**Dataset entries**
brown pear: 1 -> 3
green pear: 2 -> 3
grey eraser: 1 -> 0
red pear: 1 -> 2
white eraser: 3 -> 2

**Action item**
The records above are to be set down again exactly as written.

**Solution for this problem**
brown pear: 1 -> 3
green pear: 2 -> 3
grey eraser: 1 -> 0
red pear: 1 -> 2
white eraser: 3 -> 2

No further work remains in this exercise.